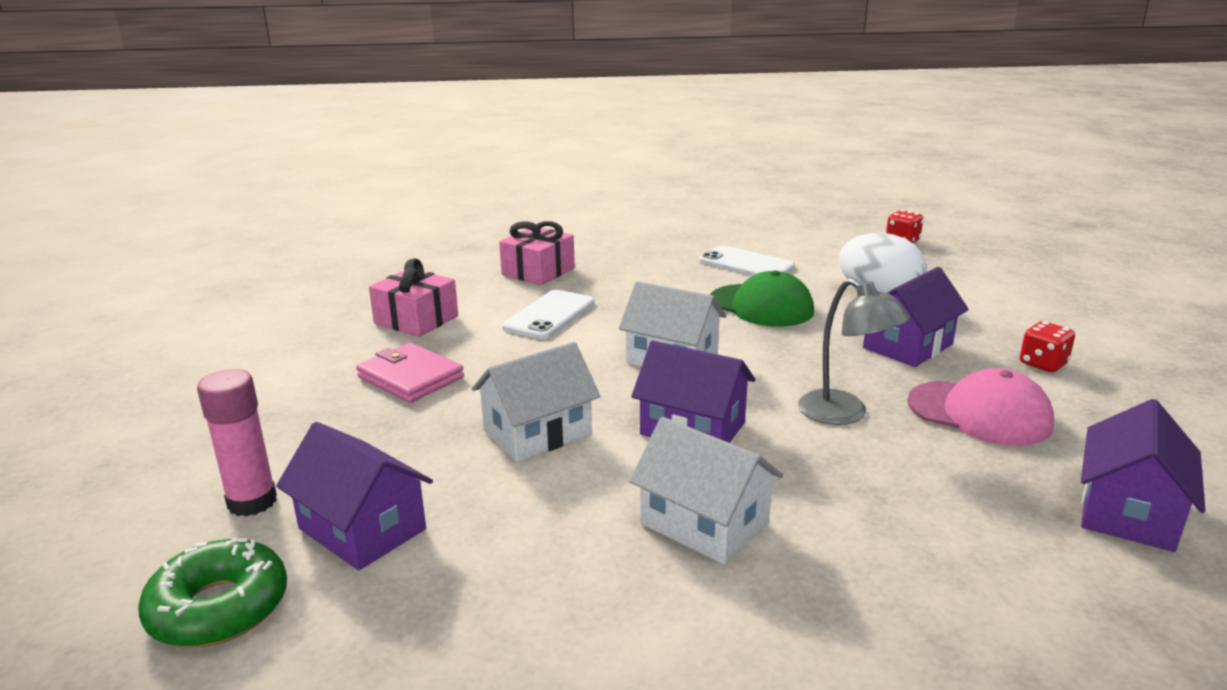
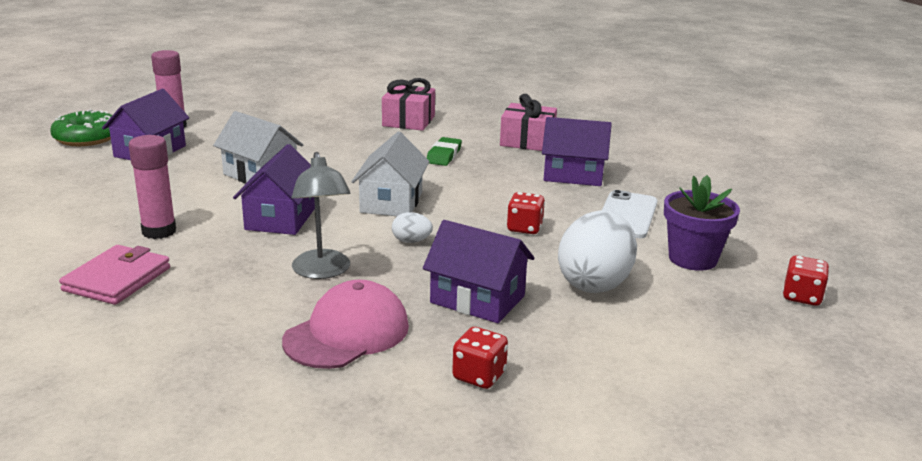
camera: 70 degrees right, 0 degrees up
(410, 377) = (322, 133): pink wallet -> pink wallet (117, 279)
(549, 315) = (444, 155): white phone -> green eraser
(704, 523) = (159, 231): white house -> pink glue stick
(761, 306) = (524, 228): green cap -> red dice
(778, 360) = (411, 241): none -> white egg
(836, 258) = (692, 259): none -> purple flower pot
(844, 414) = (322, 271): grey lamp -> grey lamp turned 45 degrees counterclockwise
(979, 413) = (347, 333): pink cap -> pink cap turned 150 degrees counterclockwise
(1128, 512) = (185, 398): purple house -> purple house (573, 175)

_____

** PROBLEM REQUIREMENTS **
Exactly as written, print each entry, leaving all pictures out.

** EXPECTED ANSWER **
camera: 70 degrees right, 0 degrees up
(410, 377) = (322, 133): pink wallet -> pink wallet (117, 279)
(549, 315) = (444, 155): white phone -> green eraser
(704, 523) = (159, 231): white house -> pink glue stick
(761, 306) = (524, 228): green cap -> red dice
(778, 360) = (411, 241): none -> white egg
(836, 258) = (692, 259): none -> purple flower pot
(844, 414) = (322, 271): grey lamp -> grey lamp turned 45 degrees counterclockwise
(979, 413) = (347, 333): pink cap -> pink cap turned 150 degrees counterclockwise
(1128, 512) = (185, 398): purple house -> purple house (573, 175)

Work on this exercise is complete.